TASK REQUIREMENTS —
When a line in the data below includes "size", pick it out and copy it.

(Records from a data source)

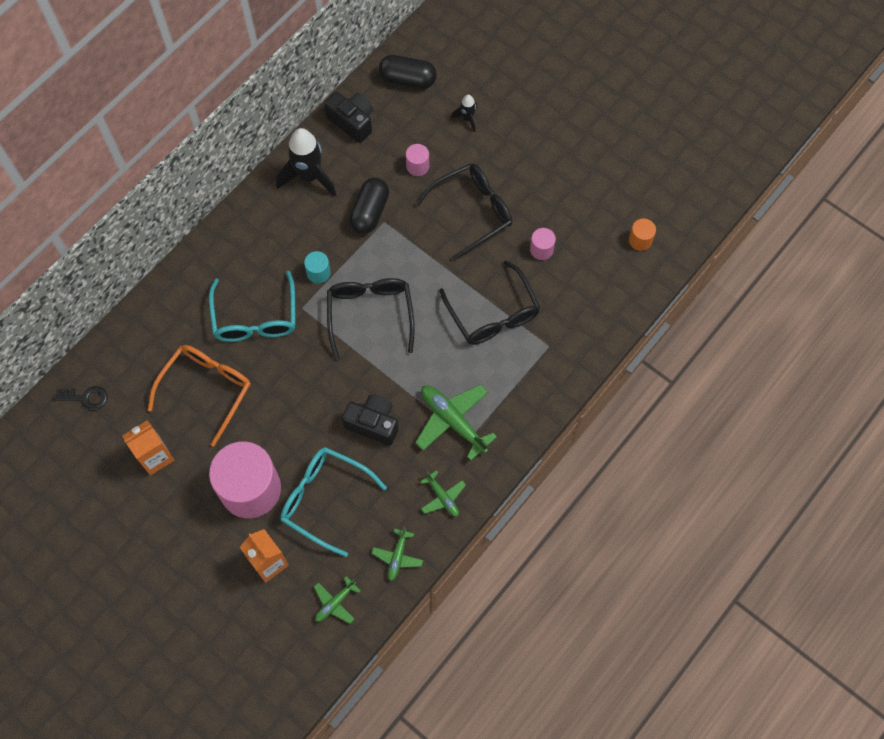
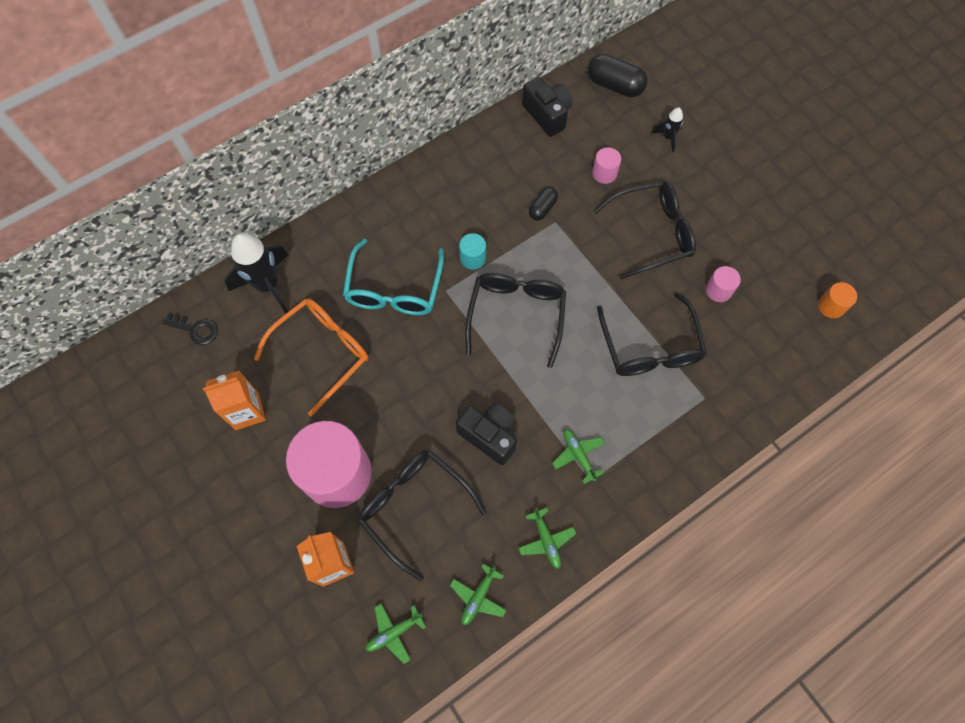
camera: 15 degrees right, 0 degrees up
(309, 176) = (489, 158): black rocket -> black rocket (268, 285)
(325, 500) = (415, 508): turquoise glasses -> black glasses
(369, 212) = (542, 208): black capsule -> black capsule, size x0.59
(453, 421) = (578, 455): green plane -> green plane, size x0.56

EXERCISE RESPONSE —
(369, 212) = (542, 208): black capsule -> black capsule, size x0.59
(453, 421) = (578, 455): green plane -> green plane, size x0.56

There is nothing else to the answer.